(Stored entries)
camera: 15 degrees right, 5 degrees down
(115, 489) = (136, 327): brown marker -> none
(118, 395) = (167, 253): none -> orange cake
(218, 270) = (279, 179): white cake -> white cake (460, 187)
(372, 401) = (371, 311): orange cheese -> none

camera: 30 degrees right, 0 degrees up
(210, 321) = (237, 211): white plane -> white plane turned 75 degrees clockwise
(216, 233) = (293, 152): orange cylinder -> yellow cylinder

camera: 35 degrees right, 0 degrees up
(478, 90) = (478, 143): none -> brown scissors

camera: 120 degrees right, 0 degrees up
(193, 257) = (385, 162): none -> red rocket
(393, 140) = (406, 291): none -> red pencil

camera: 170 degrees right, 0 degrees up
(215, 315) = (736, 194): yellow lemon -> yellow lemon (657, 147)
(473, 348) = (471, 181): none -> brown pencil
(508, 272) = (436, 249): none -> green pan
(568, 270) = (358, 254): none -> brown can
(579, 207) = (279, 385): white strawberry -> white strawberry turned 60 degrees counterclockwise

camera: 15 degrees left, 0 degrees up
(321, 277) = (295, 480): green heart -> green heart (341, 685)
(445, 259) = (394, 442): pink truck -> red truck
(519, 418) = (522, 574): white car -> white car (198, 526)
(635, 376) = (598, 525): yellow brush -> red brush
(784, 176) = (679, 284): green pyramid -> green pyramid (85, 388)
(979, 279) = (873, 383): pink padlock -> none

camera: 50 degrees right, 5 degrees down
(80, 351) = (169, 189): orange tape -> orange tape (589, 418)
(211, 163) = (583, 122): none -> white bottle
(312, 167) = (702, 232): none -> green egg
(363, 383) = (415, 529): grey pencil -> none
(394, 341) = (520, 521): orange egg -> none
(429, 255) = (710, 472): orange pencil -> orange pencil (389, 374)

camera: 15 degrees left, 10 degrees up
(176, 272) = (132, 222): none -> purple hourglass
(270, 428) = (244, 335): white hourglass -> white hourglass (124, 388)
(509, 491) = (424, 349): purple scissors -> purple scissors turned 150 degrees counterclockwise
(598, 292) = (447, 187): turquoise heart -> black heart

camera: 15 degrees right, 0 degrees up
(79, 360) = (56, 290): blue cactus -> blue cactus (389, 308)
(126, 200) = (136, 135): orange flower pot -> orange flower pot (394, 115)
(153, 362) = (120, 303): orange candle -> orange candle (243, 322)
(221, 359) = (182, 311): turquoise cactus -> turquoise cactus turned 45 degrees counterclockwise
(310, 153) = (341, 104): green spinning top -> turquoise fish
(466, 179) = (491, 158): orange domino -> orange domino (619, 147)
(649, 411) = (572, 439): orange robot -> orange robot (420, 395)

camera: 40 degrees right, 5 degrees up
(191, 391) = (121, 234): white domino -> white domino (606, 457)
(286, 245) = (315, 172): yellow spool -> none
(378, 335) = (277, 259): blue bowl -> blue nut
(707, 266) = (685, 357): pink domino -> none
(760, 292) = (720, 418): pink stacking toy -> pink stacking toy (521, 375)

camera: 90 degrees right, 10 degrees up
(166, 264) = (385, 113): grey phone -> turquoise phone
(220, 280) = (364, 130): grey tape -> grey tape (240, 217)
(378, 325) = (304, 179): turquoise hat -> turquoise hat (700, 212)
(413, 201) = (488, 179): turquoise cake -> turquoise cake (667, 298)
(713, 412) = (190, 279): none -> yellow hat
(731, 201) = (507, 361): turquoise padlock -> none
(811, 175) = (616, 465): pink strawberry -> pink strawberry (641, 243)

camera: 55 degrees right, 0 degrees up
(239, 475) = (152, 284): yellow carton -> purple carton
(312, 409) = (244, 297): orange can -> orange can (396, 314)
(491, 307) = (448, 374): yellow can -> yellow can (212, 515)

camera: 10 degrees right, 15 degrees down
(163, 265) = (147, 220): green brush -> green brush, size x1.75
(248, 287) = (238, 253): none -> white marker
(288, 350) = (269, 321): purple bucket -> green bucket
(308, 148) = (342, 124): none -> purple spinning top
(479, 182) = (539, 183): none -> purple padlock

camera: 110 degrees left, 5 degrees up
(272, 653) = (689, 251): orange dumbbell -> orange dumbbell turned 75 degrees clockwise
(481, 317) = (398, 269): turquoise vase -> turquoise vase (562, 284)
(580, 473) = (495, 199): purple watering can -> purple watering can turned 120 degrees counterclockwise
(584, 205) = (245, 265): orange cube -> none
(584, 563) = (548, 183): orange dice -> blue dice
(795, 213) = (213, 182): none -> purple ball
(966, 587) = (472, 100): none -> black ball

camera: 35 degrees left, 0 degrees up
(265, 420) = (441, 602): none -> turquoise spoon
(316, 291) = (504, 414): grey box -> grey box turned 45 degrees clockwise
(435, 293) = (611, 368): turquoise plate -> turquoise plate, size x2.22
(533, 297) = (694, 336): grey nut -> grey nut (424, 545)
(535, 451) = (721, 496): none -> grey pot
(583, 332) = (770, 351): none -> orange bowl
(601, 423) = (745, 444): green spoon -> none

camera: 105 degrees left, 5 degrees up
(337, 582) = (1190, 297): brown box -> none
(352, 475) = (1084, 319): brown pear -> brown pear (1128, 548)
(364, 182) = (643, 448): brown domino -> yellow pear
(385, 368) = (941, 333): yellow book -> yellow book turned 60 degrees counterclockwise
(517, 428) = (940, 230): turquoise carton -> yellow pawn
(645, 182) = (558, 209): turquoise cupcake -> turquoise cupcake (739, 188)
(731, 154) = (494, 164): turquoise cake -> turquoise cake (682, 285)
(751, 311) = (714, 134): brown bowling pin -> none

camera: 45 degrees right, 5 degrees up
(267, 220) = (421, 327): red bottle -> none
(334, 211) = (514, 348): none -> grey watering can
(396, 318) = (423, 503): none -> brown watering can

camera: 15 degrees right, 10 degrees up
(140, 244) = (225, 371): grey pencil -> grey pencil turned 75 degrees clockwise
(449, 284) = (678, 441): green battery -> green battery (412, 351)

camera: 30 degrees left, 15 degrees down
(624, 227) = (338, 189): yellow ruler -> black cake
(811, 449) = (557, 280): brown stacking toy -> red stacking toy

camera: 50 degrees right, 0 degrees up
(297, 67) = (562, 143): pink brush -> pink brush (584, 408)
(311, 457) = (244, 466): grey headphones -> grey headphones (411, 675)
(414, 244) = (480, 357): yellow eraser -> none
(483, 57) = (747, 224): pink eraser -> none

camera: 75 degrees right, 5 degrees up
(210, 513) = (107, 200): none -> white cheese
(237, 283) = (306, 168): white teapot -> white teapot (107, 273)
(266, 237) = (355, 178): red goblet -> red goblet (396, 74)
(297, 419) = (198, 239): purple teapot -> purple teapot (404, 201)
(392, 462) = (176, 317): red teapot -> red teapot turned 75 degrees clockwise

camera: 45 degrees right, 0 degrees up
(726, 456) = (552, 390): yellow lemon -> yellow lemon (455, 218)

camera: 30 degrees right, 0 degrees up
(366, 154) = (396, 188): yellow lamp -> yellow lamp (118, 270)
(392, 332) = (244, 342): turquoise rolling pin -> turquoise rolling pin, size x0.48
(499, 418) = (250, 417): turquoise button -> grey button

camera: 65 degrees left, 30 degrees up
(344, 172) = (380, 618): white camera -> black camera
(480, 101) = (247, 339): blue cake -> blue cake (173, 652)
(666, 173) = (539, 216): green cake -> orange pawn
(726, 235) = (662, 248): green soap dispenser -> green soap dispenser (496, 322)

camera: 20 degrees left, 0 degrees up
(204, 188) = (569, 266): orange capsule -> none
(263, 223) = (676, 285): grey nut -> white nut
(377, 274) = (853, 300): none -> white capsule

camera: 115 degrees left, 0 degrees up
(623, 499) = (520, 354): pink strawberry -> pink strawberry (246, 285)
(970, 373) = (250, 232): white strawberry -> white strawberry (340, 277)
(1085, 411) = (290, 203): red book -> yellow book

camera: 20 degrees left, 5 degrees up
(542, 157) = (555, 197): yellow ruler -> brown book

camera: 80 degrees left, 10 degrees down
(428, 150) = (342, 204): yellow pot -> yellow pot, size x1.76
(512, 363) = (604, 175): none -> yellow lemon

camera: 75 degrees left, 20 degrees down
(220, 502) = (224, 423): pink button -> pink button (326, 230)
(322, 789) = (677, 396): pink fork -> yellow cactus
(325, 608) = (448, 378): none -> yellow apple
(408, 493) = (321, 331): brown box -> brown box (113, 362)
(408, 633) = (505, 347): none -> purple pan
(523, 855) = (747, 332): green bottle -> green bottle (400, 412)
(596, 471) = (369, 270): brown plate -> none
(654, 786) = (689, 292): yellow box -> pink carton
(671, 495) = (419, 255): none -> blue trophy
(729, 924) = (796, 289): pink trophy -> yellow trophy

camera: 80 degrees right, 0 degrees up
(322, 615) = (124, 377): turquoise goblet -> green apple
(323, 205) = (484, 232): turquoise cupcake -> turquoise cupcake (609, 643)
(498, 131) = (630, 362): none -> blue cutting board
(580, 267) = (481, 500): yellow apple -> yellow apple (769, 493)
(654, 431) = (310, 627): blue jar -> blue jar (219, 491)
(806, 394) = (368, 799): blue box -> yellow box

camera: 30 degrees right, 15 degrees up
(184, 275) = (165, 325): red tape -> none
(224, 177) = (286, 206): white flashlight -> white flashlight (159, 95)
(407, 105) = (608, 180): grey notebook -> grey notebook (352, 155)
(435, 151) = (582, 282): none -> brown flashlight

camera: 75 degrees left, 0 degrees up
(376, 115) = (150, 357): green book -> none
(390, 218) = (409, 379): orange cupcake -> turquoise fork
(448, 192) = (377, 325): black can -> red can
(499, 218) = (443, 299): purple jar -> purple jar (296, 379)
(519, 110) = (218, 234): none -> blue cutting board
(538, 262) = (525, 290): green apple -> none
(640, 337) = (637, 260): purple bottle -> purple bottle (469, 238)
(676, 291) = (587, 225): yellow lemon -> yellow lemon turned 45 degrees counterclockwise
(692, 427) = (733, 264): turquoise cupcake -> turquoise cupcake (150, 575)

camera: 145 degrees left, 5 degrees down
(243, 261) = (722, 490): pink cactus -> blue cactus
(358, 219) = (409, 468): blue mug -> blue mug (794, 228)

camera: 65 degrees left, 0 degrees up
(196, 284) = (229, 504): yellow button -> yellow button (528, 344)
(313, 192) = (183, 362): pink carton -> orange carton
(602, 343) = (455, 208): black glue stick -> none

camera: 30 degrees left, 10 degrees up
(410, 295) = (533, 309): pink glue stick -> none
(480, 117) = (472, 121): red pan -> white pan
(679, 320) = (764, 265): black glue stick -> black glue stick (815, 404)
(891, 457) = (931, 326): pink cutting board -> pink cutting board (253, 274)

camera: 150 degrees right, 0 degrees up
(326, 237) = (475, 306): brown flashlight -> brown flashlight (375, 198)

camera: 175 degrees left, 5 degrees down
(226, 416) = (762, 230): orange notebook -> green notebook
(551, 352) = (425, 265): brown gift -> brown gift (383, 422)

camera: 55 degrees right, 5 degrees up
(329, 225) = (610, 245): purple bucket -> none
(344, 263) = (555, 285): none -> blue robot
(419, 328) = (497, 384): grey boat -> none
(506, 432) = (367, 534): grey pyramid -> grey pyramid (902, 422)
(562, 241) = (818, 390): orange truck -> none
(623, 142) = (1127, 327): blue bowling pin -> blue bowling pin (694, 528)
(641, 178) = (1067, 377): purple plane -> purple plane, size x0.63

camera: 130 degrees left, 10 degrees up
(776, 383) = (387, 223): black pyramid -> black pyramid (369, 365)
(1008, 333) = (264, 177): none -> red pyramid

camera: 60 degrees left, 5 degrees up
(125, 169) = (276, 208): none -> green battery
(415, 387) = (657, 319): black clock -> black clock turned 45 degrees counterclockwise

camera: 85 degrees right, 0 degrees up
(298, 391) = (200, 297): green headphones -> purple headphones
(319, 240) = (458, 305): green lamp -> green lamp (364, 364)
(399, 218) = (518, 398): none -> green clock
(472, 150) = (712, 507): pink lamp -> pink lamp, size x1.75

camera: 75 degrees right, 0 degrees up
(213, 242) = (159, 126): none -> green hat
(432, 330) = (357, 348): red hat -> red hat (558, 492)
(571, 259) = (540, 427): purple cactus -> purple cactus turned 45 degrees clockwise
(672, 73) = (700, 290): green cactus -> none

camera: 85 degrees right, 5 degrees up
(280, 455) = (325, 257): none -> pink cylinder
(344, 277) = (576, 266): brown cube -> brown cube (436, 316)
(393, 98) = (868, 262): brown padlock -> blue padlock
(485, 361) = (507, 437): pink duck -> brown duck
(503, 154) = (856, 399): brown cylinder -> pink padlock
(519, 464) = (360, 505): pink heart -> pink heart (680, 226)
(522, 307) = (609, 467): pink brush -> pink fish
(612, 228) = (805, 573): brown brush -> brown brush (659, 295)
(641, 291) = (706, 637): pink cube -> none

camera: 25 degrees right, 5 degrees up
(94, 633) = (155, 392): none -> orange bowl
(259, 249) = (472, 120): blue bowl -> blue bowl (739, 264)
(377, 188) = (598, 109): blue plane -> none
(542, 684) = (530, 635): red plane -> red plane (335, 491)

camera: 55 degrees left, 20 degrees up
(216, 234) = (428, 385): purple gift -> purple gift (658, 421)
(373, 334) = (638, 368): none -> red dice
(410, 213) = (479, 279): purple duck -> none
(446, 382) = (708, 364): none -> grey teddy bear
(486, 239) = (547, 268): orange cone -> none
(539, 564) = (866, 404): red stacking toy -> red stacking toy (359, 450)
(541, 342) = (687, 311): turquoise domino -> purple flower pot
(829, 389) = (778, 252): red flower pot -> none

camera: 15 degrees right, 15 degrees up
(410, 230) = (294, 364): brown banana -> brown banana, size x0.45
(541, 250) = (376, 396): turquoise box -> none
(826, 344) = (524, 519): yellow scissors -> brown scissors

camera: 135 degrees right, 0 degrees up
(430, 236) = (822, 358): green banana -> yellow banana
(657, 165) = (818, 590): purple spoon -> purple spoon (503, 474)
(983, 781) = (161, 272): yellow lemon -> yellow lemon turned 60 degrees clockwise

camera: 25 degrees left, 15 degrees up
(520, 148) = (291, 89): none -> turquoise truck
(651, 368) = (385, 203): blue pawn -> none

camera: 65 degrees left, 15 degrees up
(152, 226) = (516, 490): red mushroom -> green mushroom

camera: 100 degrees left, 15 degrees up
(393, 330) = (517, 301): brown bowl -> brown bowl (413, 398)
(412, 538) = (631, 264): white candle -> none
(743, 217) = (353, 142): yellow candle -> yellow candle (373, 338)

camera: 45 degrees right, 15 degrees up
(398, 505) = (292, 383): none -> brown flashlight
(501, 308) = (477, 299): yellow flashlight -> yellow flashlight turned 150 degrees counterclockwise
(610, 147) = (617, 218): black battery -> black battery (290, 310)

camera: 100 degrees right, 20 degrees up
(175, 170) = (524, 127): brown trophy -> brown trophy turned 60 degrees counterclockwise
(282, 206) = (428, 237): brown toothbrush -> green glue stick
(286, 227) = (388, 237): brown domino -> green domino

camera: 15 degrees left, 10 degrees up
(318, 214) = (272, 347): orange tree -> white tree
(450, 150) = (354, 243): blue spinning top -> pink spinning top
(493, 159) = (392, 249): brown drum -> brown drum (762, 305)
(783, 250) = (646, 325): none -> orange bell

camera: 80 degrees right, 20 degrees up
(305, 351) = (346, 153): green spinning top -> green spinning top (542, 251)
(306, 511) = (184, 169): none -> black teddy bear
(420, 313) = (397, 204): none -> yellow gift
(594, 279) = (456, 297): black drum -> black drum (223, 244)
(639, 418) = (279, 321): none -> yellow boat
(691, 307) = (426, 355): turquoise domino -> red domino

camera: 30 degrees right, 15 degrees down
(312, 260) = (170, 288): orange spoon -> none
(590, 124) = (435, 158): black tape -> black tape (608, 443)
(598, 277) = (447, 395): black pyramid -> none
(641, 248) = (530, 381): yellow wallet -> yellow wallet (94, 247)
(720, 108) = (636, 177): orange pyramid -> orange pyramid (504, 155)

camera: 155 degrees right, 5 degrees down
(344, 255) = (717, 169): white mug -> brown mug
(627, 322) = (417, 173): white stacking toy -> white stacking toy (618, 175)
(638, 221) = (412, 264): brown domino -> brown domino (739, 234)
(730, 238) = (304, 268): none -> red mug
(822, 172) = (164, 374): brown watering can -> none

Problem requirements → Every line above from the line with "(392, 332) = (244, 342): turquoise" to the line with "(204, 188) = (569, 266): orange", inclusive, must be returned exactly; no other line belongs in the reply.

Exercise result →
(392, 332) = (244, 342): turquoise rolling pin -> turquoise rolling pin, size x0.48
(499, 418) = (250, 417): turquoise button -> grey button

camera: 65 degrees left, 30 degrees up
(344, 172) = (380, 618): white camera -> black camera
(480, 101) = (247, 339): blue cake -> blue cake (173, 652)
(666, 173) = (539, 216): green cake -> orange pawn
(726, 235) = (662, 248): green soap dispenser -> green soap dispenser (496, 322)

camera: 20 degrees left, 0 degrees up
(204, 188) = (569, 266): orange capsule -> none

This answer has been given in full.